> _EXERCISE DETAILS_
Reproduce word for word the lines between those holding "appeared: blue ball [435,125,474,166]" and "size: blue bowling", inclusive, and nothing else from the data below.

> _THE RECORDS_
*** Block opens ***
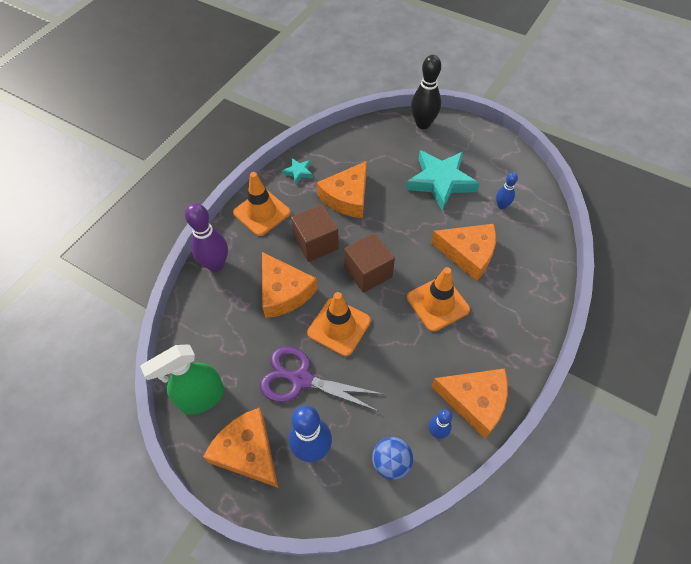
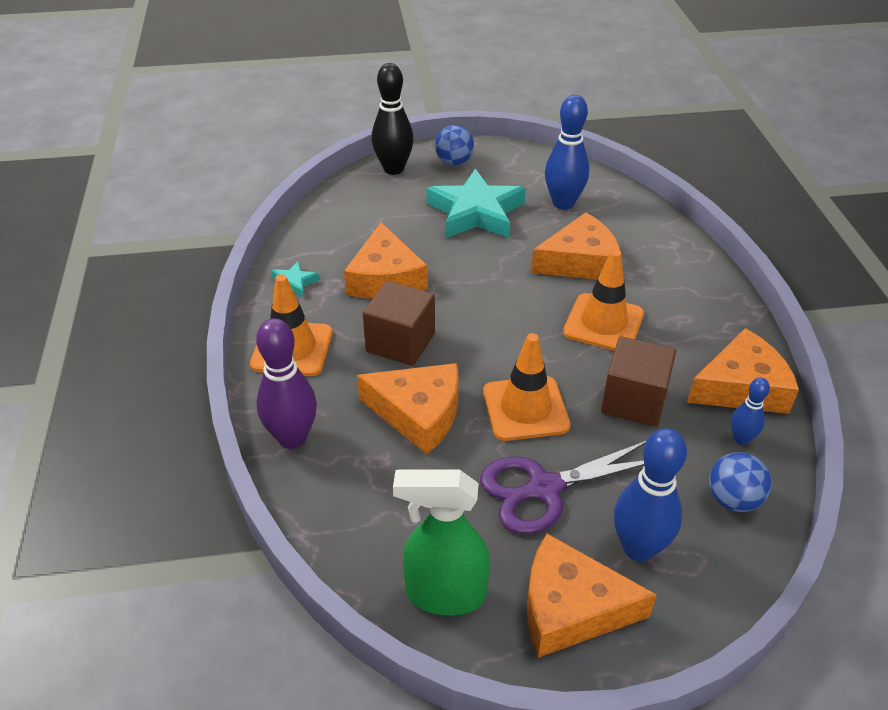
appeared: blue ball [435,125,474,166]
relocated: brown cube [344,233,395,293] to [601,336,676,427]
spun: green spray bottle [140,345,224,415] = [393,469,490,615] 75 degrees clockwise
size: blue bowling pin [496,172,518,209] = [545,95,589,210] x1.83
*** Block closes ***
*** Block opens ***
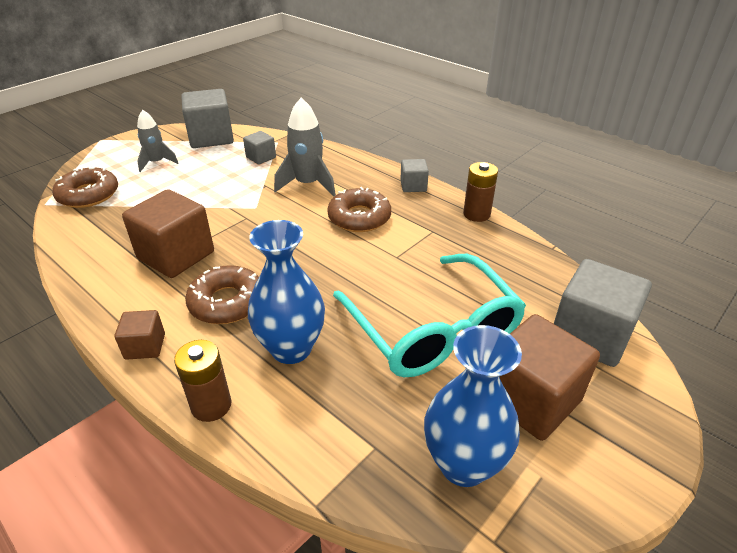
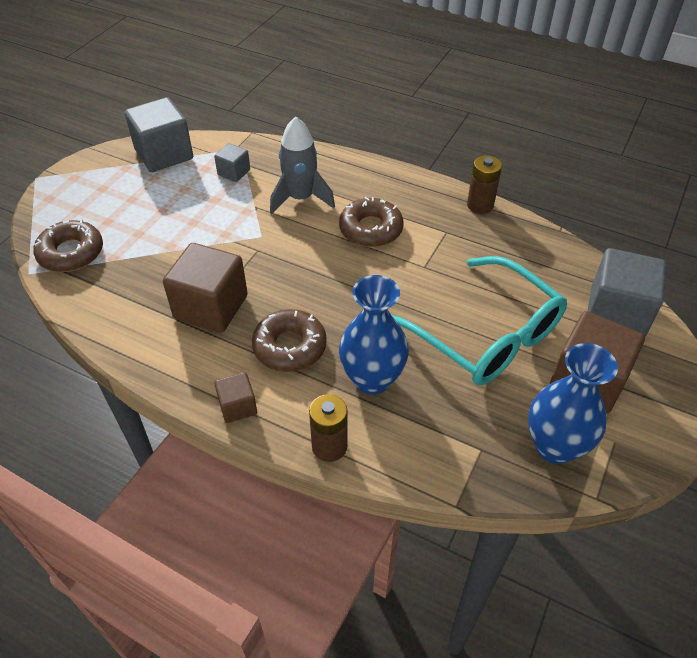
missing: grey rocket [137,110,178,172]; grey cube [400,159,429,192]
*** Block closes ***
*** Block opens ***
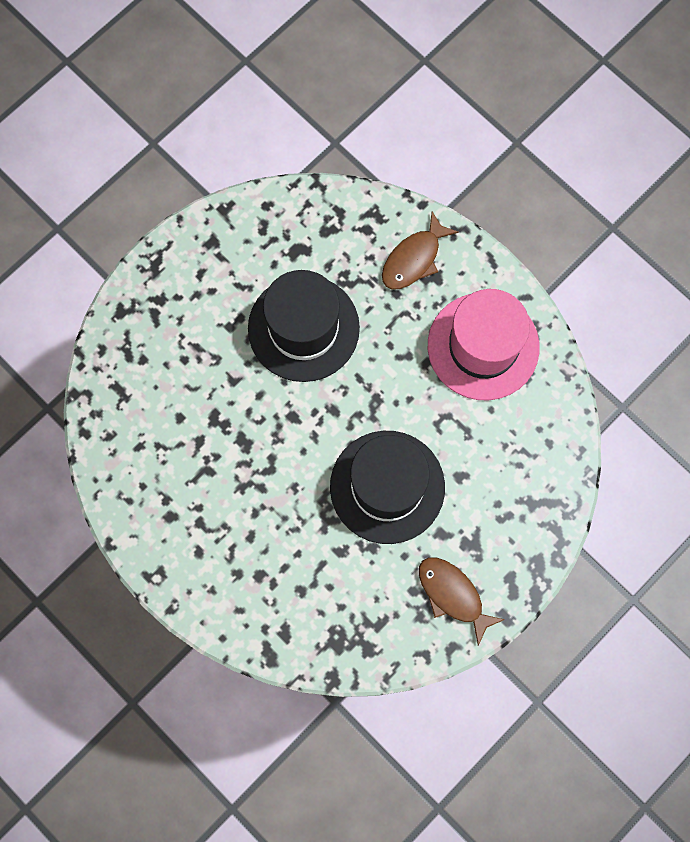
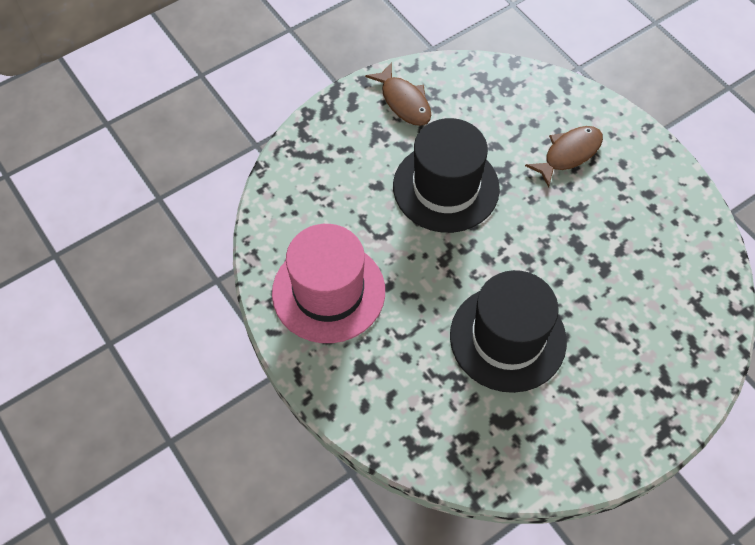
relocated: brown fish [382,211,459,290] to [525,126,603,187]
*** Block closes ***
> _EXERCISE RESULT_
appeared: blue ball [435,125,474,166]
relocated: brown cube [344,233,395,293] to [601,336,676,427]
spun: green spray bottle [140,345,224,415] = [393,469,490,615] 75 degrees clockwise
size: blue bowling pin [496,172,518,209] = [545,95,589,210] x1.83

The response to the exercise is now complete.